--- START ---

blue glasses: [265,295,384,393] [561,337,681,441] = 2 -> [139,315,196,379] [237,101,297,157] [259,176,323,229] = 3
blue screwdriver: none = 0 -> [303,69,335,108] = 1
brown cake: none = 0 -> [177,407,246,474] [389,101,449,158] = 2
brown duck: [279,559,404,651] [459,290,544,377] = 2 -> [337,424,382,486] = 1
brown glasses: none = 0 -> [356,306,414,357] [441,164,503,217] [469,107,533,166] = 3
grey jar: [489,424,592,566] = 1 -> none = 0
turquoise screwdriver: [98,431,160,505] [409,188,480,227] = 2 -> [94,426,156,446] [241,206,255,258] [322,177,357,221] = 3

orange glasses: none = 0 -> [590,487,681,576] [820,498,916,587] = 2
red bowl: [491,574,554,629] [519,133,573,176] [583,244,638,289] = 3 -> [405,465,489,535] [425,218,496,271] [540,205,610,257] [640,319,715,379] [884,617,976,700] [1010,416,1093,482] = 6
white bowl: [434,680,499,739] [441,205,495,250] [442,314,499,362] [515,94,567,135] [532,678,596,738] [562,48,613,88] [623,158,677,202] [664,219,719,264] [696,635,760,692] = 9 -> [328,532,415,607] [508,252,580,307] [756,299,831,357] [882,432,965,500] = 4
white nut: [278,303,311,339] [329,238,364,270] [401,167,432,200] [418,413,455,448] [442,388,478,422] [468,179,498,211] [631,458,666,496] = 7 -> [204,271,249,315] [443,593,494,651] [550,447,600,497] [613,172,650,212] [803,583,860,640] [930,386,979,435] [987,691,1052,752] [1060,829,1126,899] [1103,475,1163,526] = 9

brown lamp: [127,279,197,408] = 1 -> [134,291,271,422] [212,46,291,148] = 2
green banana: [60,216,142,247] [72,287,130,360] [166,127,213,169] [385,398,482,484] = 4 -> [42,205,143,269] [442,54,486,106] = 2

--- END ---

TASK INSTRUCTIONS:
Return each line of the listing that holds the word "bowl".

TASK RESPONSE:
red bowl: [491,574,554,629] [519,133,573,176] [583,244,638,289] = 3 -> [405,465,489,535] [425,218,496,271] [540,205,610,257] [640,319,715,379] [884,617,976,700] [1010,416,1093,482] = 6
white bowl: [434,680,499,739] [441,205,495,250] [442,314,499,362] [515,94,567,135] [532,678,596,738] [562,48,613,88] [623,158,677,202] [664,219,719,264] [696,635,760,692] = 9 -> [328,532,415,607] [508,252,580,307] [756,299,831,357] [882,432,965,500] = 4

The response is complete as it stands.